*SUPPLIED DATA*
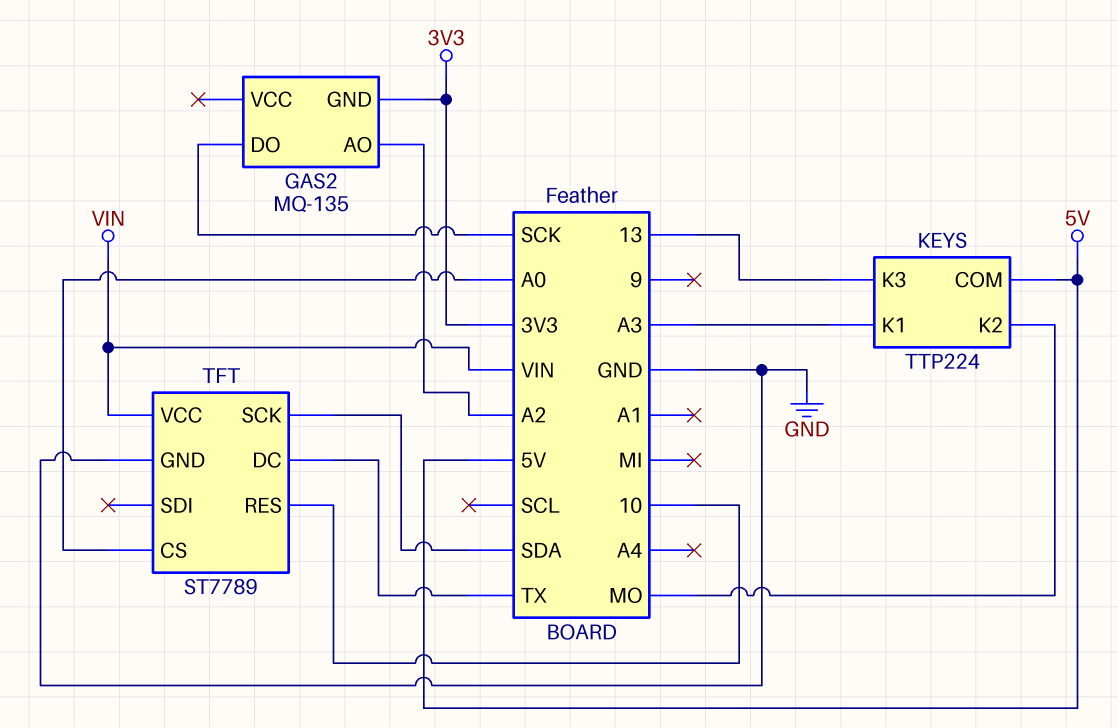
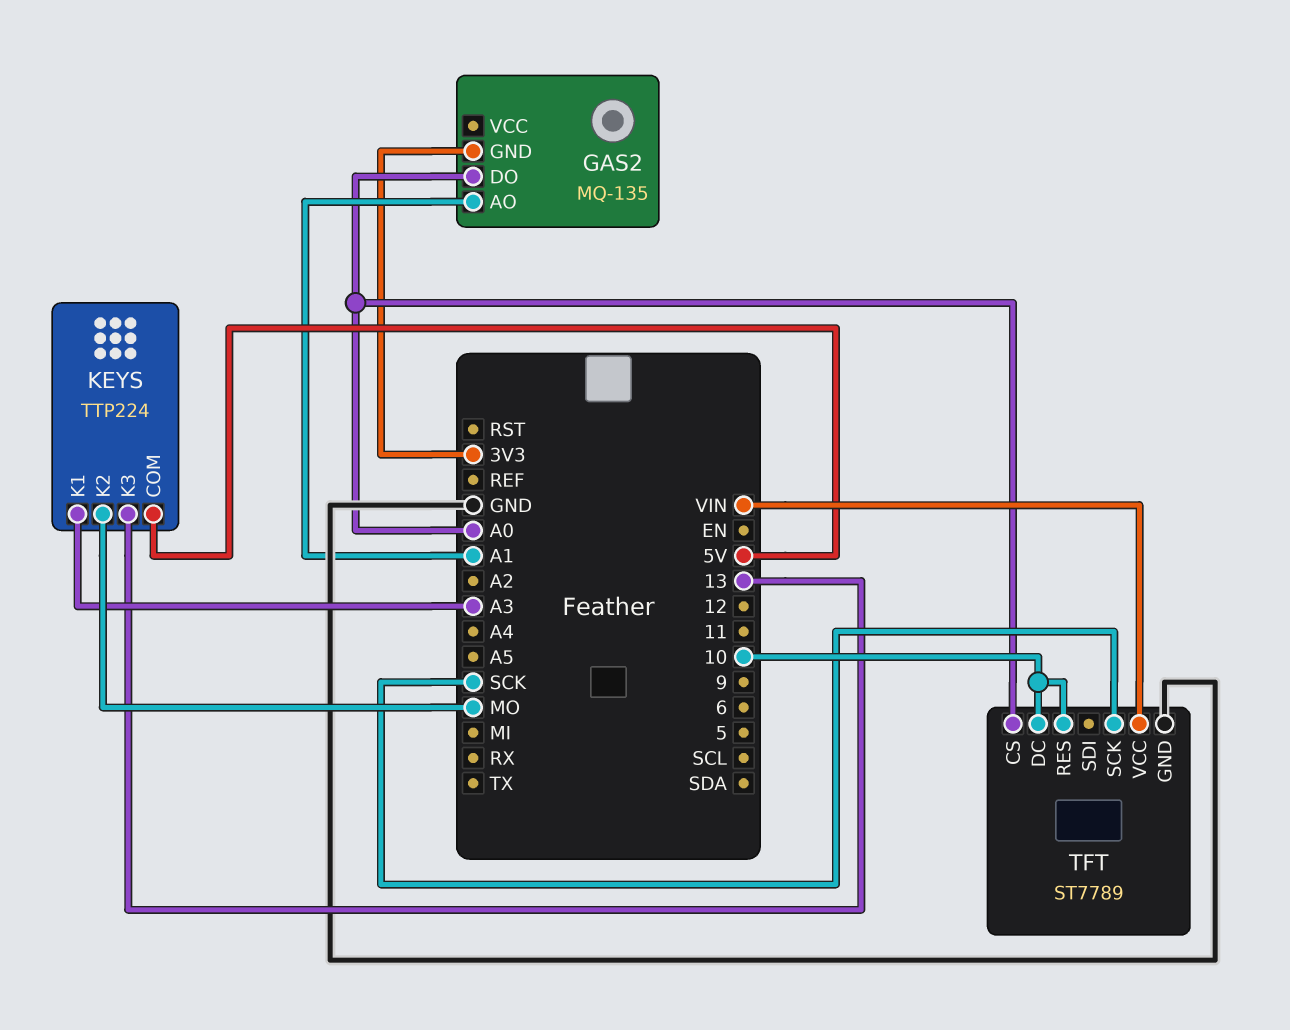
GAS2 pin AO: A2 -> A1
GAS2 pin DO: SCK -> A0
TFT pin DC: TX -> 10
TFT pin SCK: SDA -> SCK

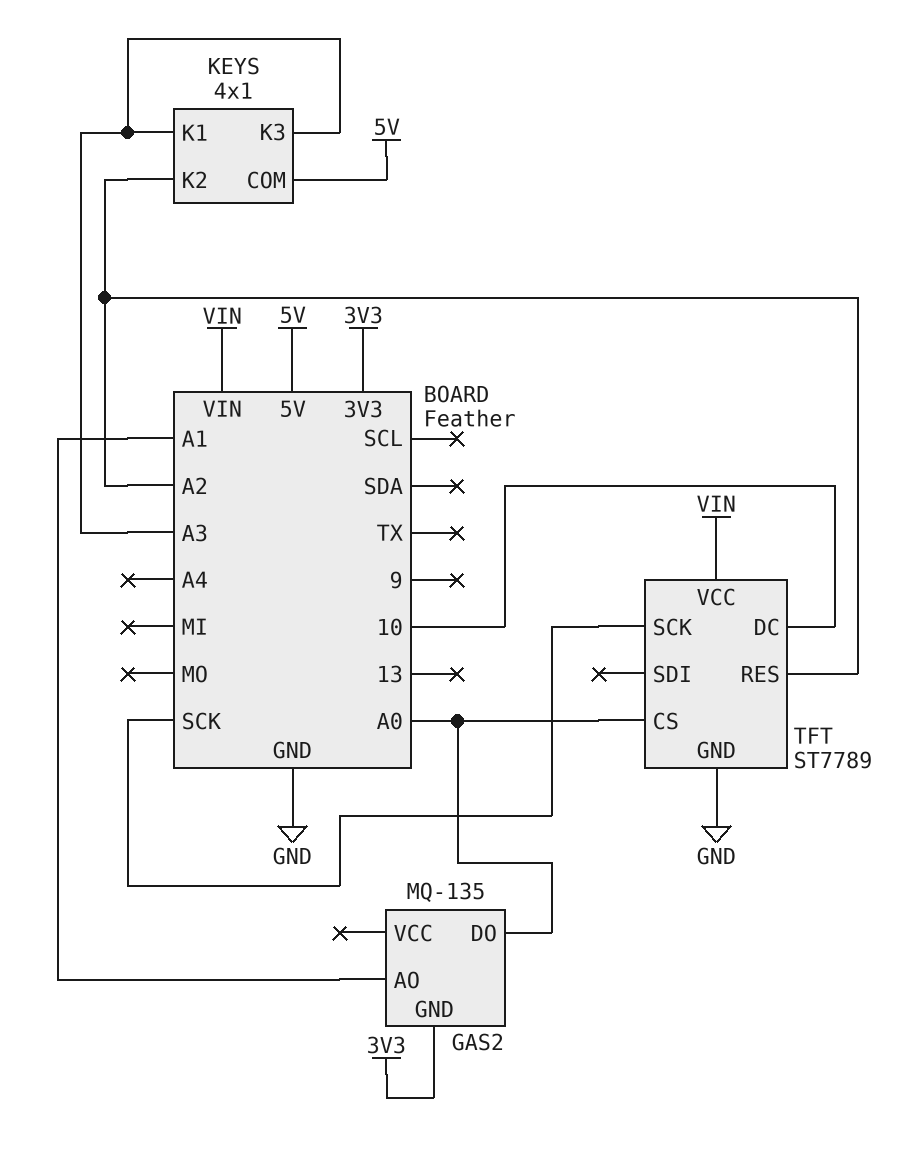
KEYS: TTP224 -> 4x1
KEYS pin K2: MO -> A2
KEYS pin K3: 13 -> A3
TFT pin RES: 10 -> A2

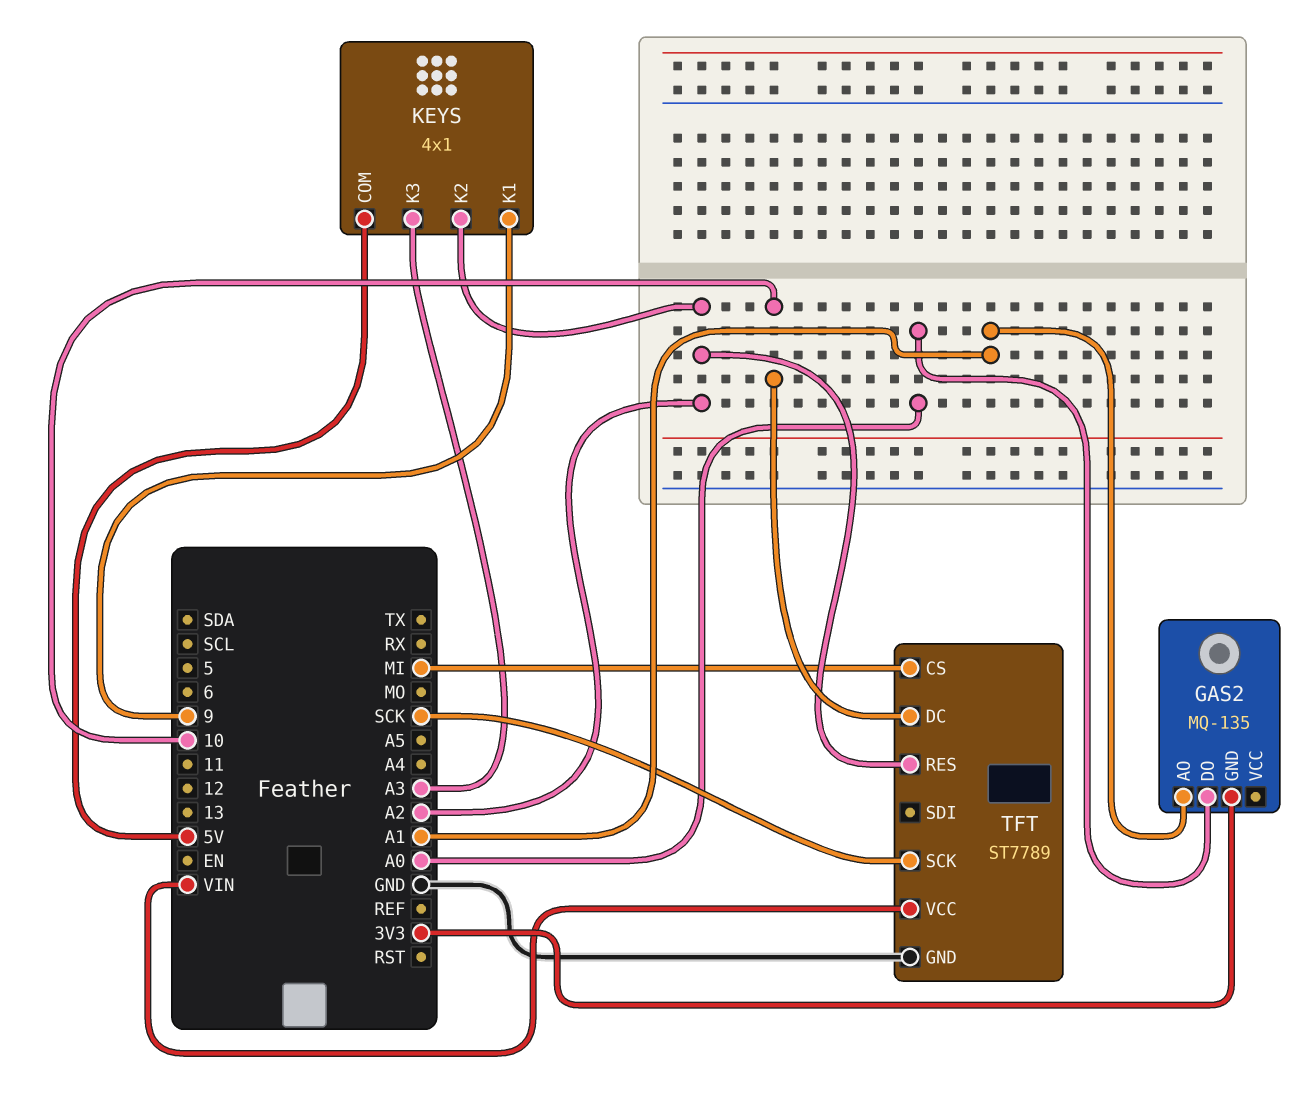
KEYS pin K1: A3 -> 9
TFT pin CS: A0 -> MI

*THE TASK*
Determine the number of lines in the data above that hold "KEYS", and reply with that number alone.

*RESPONSE TO THIS TASK*
4